• Instructions for the task: Line by line, repeat the data below exactly, beginning at the first line and ending at the line with "camera: 40 degrees left, 0 degrees up". Omit pictures.

(Extracted records)
==*==
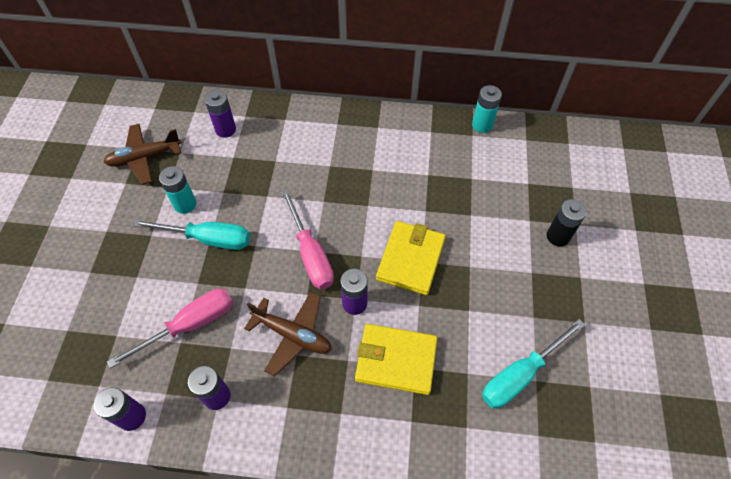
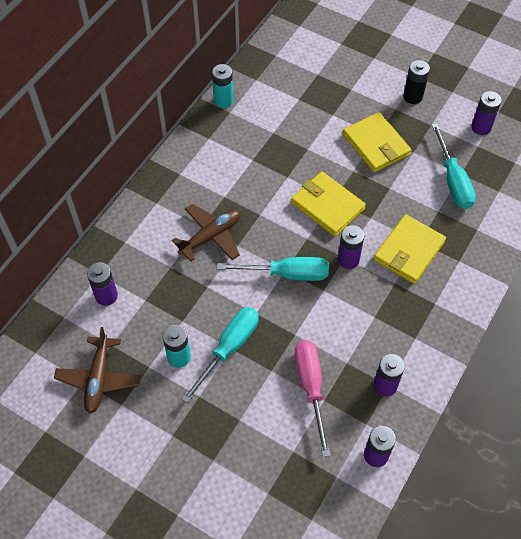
camera: 65 degrees left, 0 degrees up
(292, 335) = (356, 313): brown plane -> brown plane (211, 236)
(311, 254) = (287, 274): pink screwdriver -> turquoise screwdriver
(518, 276) = (376, 145): none -> yellow wallet
(558, 236) = (355, 105): black battery -> black battery (412, 96)
(620, 381) = (481, 127): none -> purple battery

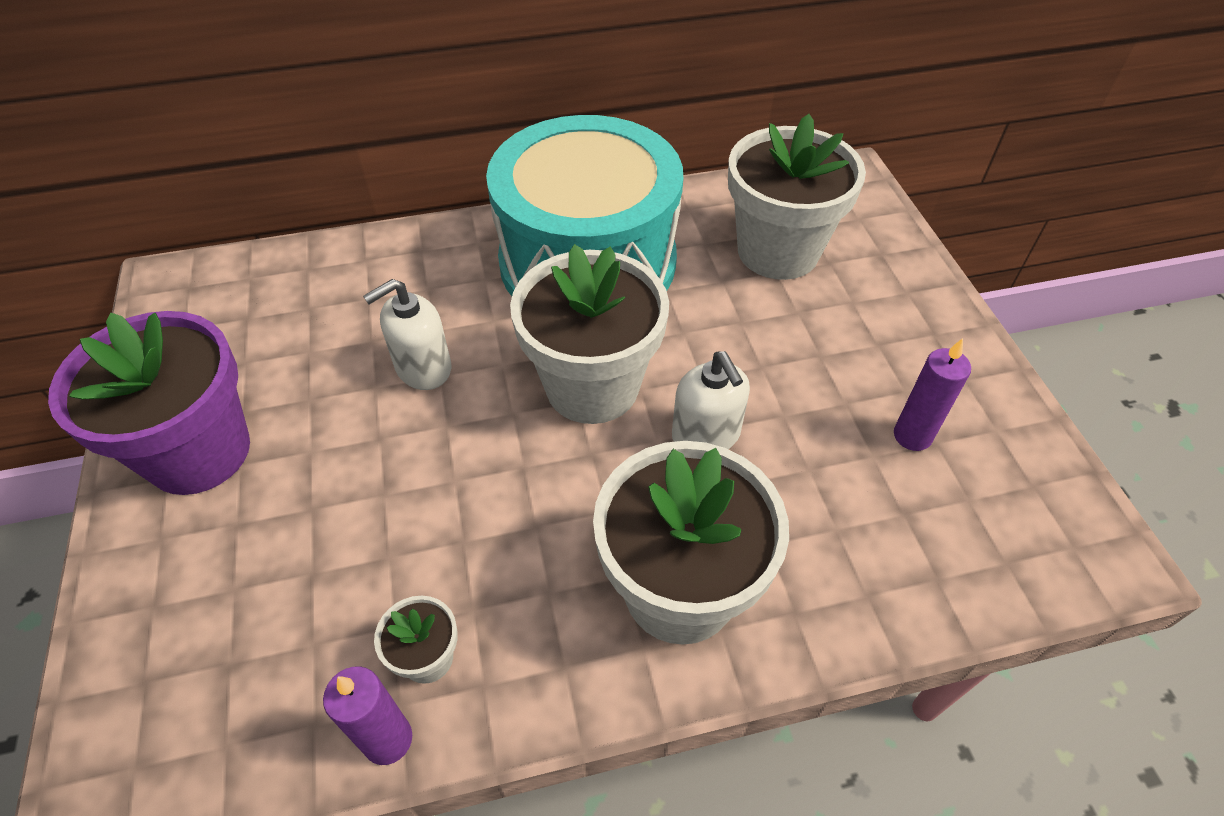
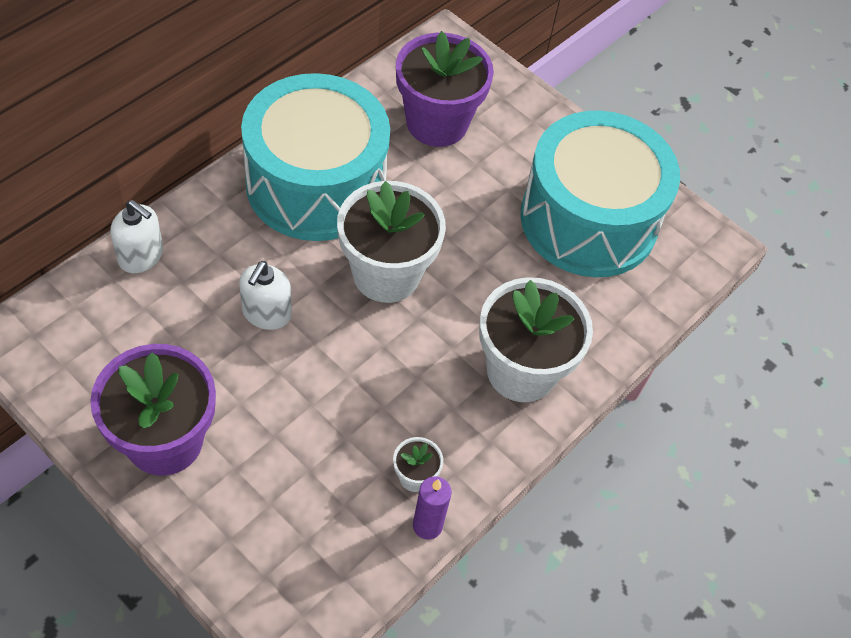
camera: 40 degrees left, 5 degrees up
(706, 435) = (476, 274): white soap dispenser -> white soap dispenser (141, 256)
(778, 251) = (437, 123): white flower pot -> purple flower pot
(912, 436) = (588, 220): purple candle -> turquoise drum

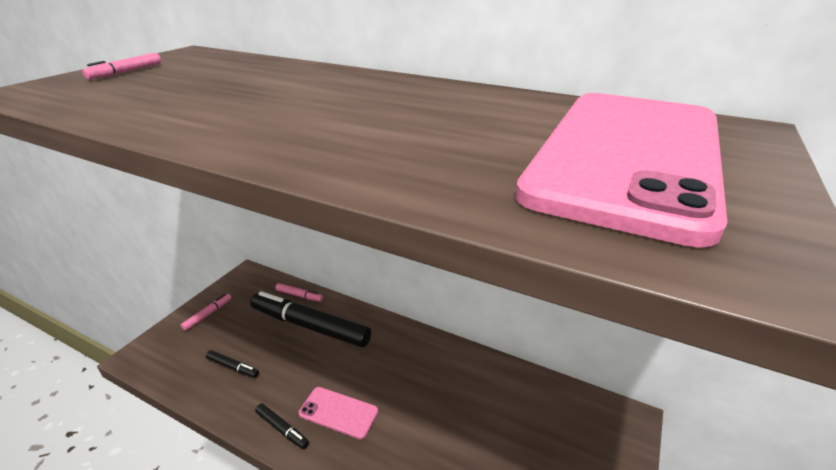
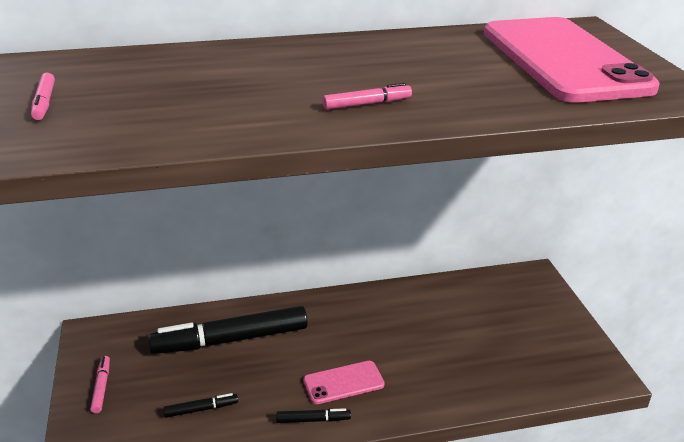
camera: 40 degrees left, 0 degrees up
(299, 295) = (181, 322): pink marker -> pink marker (367, 104)

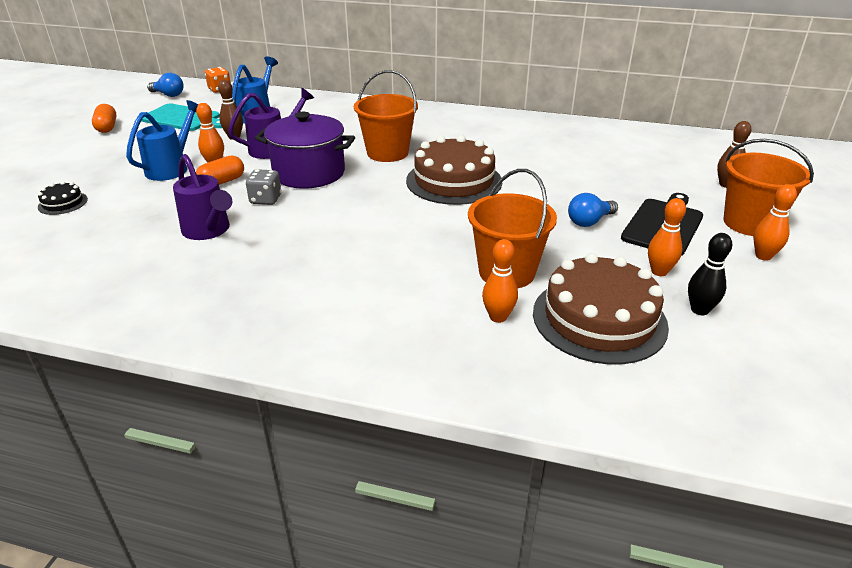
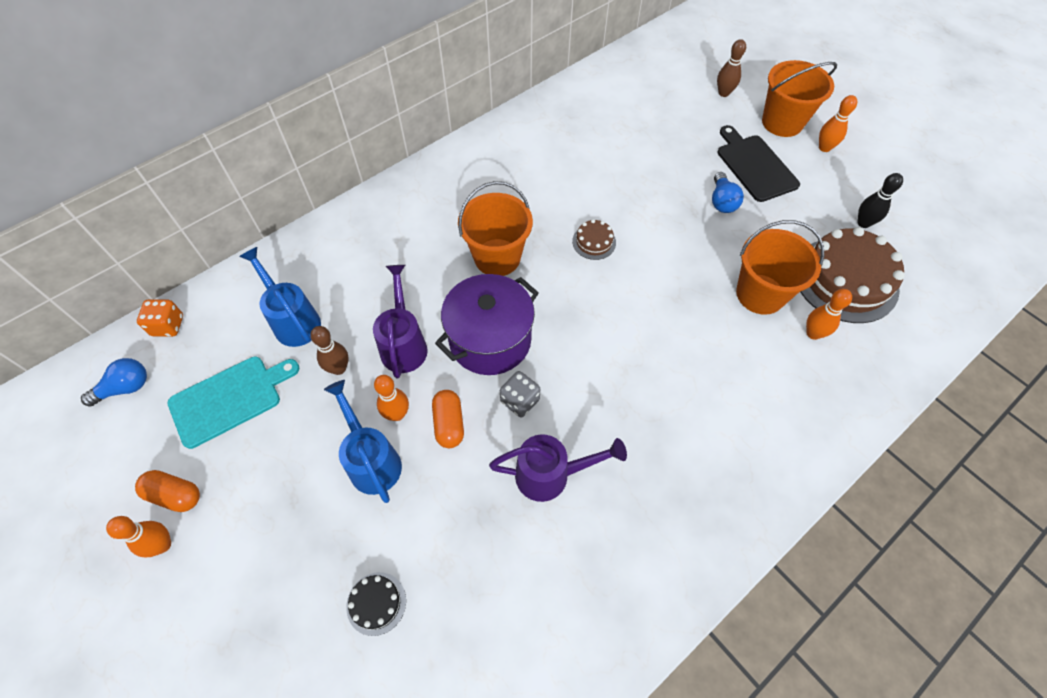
camera: 55 degrees left, 25 degrees up
(454, 181) = (594, 242): brown cake -> brown cake, size x0.45
(659, 272) = (810, 211): orange bowling pin -> orange bowling pin (162, 544)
==*==
• Reply to the exercise:
camera: 65 degrees left, 0 degrees up
(292, 335) = (356, 313): brown plane -> brown plane (211, 236)
(311, 254) = (287, 274): pink screwdriver -> turquoise screwdriver
(518, 276) = (376, 145): none -> yellow wallet
(558, 236) = (355, 105): black battery -> black battery (412, 96)
(620, 381) = (481, 127): none -> purple battery

camera: 40 degrees left, 5 degrees up
(706, 435) = (476, 274): white soap dispenser -> white soap dispenser (141, 256)
(778, 251) = (437, 123): white flower pot -> purple flower pot
(912, 436) = (588, 220): purple candle -> turquoise drum

camera: 40 degrees left, 0 degrees up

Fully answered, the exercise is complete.